Find each line in the material below that contains the string "Klar", matching case exactly, and copy those lines out.
— start Listing —
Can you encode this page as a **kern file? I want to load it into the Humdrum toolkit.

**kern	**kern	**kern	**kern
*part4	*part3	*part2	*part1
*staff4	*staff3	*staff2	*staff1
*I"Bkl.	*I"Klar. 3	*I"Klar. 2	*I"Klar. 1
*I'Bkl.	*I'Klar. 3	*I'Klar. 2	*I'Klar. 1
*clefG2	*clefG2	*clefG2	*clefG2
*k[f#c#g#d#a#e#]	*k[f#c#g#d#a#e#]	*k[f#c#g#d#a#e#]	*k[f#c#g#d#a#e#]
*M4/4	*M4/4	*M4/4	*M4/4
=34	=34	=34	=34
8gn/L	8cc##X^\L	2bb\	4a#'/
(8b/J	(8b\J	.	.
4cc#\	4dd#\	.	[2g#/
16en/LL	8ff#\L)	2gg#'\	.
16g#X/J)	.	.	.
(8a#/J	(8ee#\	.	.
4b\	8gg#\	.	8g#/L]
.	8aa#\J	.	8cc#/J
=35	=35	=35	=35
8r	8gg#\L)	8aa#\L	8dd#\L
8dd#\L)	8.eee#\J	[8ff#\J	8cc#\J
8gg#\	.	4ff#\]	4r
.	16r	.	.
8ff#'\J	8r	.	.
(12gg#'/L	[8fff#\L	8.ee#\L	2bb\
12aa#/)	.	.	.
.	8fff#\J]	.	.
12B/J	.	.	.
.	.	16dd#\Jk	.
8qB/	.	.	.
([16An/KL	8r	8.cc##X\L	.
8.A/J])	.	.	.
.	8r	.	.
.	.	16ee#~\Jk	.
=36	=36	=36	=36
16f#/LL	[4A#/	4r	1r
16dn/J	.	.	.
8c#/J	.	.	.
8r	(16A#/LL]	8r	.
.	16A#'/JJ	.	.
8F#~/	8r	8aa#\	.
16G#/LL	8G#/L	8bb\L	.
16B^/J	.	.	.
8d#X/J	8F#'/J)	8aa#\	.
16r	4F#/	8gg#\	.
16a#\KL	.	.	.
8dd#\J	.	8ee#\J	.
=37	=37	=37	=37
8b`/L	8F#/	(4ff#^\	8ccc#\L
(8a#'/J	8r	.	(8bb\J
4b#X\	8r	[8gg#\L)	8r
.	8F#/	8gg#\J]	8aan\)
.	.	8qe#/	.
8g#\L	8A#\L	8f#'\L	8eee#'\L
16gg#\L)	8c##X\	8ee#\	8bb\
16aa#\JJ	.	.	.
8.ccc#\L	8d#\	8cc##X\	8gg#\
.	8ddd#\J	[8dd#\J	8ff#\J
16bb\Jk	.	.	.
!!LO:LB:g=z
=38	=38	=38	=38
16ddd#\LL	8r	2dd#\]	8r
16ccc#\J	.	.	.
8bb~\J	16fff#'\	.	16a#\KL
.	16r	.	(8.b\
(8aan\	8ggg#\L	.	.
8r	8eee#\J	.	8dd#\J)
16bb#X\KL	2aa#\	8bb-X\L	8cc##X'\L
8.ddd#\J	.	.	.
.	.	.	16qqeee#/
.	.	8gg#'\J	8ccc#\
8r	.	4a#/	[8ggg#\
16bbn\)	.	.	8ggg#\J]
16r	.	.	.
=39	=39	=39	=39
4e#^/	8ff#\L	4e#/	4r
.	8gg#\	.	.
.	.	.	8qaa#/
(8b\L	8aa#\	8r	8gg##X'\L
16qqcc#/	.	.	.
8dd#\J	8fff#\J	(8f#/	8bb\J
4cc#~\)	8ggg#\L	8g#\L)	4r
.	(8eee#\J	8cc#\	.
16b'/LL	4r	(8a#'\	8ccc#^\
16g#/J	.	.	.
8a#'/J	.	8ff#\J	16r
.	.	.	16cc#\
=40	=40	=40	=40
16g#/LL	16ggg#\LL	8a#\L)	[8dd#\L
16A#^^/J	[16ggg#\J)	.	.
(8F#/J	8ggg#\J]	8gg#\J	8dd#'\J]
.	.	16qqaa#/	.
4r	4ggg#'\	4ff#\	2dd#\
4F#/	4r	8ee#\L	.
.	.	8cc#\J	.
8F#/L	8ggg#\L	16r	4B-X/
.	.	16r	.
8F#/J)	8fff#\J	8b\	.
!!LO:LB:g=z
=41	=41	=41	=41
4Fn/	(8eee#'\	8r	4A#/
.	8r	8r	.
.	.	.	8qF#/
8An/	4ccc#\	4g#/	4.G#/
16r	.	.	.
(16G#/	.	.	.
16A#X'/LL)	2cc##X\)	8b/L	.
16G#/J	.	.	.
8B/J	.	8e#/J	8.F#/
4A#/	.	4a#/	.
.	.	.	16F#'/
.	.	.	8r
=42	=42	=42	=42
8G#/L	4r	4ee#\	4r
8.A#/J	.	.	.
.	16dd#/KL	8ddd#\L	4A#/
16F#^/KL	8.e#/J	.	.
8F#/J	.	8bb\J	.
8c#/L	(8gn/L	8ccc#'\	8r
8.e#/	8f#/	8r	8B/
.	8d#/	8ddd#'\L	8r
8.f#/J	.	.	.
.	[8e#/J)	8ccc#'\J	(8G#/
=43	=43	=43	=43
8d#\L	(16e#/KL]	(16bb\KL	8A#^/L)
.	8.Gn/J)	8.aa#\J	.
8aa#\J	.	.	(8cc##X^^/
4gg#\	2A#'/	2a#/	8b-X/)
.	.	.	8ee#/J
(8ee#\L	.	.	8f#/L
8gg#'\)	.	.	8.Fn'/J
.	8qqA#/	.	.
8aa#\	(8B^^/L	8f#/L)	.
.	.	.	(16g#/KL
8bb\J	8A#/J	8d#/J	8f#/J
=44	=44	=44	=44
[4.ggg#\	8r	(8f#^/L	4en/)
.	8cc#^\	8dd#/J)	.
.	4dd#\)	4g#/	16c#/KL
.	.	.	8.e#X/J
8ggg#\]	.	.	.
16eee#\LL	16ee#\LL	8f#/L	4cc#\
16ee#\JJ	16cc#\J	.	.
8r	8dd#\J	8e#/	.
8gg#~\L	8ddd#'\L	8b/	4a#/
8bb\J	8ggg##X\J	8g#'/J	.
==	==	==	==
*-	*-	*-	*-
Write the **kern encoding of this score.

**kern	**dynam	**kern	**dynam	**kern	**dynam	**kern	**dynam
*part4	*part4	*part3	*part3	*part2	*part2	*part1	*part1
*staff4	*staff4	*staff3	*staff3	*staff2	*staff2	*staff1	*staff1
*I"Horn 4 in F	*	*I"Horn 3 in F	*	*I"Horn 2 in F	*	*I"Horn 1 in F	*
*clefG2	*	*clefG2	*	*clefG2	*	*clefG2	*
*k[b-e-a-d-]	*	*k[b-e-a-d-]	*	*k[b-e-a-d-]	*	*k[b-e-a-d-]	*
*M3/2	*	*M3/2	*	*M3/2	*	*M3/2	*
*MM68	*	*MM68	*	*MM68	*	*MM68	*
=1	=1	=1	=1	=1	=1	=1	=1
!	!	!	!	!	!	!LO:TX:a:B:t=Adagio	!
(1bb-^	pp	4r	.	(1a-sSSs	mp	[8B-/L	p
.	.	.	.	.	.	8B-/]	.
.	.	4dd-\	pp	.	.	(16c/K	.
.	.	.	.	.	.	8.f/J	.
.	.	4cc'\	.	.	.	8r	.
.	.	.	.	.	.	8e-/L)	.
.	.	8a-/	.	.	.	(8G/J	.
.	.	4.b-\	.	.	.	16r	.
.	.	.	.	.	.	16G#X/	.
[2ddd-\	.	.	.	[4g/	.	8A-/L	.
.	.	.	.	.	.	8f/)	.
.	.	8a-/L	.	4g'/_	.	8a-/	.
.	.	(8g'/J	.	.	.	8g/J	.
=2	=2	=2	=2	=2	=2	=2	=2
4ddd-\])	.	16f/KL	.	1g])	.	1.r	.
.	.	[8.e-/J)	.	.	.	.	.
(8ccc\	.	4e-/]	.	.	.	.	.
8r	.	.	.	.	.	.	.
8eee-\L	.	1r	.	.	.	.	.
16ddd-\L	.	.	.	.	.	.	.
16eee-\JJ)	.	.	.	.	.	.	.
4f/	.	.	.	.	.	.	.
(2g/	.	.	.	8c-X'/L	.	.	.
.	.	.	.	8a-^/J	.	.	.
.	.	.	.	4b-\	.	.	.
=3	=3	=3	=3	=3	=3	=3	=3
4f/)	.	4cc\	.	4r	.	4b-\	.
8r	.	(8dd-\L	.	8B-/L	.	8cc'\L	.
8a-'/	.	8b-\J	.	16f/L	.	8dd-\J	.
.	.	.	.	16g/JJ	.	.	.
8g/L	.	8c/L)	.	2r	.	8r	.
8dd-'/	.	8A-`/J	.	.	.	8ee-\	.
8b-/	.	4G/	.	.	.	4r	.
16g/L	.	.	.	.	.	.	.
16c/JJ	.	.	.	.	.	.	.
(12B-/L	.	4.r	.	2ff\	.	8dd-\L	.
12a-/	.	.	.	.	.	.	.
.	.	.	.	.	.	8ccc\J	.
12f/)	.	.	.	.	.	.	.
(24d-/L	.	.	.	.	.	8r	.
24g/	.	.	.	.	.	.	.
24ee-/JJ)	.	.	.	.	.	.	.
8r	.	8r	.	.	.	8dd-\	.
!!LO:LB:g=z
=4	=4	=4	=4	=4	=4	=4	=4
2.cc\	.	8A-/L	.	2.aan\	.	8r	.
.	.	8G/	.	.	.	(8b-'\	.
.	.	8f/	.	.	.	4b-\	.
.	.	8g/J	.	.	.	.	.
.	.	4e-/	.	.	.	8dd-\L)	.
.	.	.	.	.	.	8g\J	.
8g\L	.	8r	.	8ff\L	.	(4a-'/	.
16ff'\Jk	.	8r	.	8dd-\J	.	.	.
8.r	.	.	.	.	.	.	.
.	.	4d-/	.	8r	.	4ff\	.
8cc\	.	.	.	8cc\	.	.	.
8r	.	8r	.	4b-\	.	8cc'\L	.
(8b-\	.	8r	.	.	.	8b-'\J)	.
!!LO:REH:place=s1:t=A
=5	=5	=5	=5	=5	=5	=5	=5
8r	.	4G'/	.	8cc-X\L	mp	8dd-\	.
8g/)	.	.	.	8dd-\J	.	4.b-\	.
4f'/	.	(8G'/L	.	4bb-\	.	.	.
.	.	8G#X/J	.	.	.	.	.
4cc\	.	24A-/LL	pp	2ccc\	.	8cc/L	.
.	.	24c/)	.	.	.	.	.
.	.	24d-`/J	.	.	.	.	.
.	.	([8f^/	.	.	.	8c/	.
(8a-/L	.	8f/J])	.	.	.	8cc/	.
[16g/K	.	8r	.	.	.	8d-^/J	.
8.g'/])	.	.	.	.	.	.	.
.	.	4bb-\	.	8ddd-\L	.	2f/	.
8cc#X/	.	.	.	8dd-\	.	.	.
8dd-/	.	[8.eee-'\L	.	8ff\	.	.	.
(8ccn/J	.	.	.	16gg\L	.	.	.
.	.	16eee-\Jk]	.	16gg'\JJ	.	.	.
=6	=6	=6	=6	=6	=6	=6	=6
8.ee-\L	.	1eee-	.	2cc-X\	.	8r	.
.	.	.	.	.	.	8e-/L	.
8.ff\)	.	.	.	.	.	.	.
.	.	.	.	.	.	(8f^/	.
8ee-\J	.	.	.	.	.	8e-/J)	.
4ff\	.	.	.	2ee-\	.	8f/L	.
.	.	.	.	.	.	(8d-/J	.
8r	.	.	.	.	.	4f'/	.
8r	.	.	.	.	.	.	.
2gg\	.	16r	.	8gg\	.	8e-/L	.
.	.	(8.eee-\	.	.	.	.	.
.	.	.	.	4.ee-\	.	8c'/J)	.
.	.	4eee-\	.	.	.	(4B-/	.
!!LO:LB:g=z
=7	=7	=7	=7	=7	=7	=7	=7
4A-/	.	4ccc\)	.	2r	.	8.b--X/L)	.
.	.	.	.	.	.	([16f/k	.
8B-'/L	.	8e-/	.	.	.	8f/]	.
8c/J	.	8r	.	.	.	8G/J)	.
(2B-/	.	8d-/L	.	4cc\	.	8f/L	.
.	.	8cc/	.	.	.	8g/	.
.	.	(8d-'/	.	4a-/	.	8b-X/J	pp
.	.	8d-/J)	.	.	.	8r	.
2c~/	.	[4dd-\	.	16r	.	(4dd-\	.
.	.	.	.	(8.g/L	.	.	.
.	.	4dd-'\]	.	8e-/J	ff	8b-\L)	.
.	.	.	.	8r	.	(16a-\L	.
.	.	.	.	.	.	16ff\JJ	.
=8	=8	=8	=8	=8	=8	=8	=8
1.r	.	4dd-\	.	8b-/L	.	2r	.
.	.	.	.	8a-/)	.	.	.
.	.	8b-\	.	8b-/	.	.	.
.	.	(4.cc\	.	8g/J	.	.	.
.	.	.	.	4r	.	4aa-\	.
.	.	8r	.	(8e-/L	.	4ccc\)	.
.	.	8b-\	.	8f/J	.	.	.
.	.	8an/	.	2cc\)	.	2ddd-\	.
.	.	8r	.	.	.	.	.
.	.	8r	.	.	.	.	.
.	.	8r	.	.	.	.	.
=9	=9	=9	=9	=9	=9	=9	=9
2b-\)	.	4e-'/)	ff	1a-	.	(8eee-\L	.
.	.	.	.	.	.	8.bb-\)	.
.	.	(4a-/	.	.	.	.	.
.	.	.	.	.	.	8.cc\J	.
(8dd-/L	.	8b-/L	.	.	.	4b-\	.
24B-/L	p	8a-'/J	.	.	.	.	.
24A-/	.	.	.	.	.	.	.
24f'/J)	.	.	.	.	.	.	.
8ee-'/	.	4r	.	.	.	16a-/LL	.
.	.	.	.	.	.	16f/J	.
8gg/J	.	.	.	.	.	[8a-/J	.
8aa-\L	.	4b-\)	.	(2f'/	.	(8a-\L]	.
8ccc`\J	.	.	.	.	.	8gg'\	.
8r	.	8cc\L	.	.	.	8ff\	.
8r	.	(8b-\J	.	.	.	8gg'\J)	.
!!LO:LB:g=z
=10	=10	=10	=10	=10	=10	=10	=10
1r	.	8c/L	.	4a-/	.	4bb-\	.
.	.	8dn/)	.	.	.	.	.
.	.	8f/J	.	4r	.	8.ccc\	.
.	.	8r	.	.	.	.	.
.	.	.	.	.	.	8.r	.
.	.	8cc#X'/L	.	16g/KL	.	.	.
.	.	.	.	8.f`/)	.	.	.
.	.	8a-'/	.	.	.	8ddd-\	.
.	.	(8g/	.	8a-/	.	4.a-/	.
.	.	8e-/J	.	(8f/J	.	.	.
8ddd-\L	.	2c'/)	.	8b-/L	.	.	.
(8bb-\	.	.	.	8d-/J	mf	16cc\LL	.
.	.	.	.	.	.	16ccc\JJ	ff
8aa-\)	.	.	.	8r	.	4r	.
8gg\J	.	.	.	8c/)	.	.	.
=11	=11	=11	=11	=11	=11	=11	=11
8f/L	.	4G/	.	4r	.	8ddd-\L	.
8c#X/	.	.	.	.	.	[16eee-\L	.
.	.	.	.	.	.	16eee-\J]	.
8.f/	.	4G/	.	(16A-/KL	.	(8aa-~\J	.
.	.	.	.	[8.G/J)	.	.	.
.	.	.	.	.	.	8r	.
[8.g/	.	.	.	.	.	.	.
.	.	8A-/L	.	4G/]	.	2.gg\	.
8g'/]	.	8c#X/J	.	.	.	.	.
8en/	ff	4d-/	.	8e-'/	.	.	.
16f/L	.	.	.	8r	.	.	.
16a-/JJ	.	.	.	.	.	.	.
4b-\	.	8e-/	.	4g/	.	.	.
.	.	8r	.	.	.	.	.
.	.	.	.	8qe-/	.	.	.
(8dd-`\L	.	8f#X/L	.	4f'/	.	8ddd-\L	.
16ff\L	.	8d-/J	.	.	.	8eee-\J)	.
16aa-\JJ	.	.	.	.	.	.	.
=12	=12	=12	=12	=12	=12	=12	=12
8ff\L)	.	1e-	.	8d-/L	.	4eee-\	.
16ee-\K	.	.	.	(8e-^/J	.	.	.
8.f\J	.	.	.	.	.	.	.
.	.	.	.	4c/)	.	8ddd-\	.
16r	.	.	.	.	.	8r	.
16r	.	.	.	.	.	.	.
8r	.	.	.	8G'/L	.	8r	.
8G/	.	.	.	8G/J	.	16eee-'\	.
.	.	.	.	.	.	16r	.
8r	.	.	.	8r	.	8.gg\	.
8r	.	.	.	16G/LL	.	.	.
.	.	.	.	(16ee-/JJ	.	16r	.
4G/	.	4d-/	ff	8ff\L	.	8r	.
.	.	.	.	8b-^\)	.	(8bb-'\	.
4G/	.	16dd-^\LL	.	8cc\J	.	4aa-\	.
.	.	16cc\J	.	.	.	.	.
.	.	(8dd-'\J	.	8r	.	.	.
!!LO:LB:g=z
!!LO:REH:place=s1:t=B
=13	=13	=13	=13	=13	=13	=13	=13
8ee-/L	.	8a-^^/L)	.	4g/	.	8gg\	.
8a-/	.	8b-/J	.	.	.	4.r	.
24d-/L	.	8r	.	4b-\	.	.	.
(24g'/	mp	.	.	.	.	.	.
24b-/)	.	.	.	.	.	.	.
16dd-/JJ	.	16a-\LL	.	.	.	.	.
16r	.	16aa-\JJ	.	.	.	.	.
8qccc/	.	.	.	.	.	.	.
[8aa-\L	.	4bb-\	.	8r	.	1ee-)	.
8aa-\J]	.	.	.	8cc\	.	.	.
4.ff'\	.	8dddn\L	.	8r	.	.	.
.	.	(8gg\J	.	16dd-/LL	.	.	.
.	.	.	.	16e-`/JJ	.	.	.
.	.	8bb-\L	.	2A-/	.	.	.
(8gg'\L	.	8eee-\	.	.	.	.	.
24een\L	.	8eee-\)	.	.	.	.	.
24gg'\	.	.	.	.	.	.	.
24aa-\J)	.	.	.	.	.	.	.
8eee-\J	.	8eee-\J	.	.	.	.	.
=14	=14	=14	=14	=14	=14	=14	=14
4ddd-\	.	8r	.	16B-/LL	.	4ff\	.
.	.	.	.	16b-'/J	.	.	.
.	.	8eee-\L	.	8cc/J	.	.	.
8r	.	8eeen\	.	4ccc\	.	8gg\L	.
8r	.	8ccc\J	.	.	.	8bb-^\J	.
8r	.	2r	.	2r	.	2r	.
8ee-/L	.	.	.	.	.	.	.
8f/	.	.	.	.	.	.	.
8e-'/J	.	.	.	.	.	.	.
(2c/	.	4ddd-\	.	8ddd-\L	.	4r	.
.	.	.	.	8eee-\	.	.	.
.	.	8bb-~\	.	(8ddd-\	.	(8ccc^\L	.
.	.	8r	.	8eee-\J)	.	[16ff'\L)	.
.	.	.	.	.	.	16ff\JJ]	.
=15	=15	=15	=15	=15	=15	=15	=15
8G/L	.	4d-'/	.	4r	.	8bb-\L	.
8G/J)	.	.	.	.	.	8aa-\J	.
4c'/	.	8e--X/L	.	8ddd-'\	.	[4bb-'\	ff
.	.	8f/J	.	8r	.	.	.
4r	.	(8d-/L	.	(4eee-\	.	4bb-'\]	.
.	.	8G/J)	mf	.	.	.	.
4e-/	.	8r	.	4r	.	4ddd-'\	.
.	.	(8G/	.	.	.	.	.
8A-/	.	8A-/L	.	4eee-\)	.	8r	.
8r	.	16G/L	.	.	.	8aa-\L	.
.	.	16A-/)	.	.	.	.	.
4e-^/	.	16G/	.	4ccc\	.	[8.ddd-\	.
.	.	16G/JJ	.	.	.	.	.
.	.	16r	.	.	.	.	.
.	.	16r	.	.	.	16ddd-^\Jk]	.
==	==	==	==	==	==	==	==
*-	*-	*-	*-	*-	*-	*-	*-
— end Listing —
** Result **
*I"Bkl.	*I"Klar. 3	*I"Klar. 2	*I"Klar. 1
*I'Bkl.	*I'Klar. 3	*I'Klar. 2	*I'Klar. 1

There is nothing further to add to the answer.